> **STORED DATA**
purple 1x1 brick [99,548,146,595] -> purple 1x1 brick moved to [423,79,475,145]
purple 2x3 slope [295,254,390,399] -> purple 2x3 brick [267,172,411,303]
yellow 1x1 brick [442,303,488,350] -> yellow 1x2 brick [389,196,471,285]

==

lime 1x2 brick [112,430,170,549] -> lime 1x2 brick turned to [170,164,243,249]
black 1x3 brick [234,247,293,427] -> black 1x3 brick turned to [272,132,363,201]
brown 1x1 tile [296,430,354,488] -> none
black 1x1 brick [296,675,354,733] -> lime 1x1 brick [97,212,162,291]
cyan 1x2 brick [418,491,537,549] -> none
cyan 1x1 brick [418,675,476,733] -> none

> **WHAT YOU SHOULD DO**
Scan the material for the string "turned". Copy each line where it appears.

> **YOUR RESPONSE**
lime 1x2 brick [112,430,170,549] -> lime 1x2 brick turned to [170,164,243,249]
black 1x3 brick [234,247,293,427] -> black 1x3 brick turned to [272,132,363,201]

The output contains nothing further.